*Action item:* The entries should be given again in full. Alter nothing.

(Source records)
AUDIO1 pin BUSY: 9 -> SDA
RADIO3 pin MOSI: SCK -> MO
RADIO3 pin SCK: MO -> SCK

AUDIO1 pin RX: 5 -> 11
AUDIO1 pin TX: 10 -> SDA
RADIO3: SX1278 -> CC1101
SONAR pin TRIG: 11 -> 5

*Response:*
AUDIO1 pin BUSY: 9 -> SDA
RADIO3 pin MOSI: SCK -> MO
RADIO3 pin SCK: MO -> SCK

AUDIO1 pin RX: 5 -> 11
AUDIO1 pin TX: 10 -> SDA
RADIO3: SX1278 -> CC1101
SONAR pin TRIG: 11 -> 5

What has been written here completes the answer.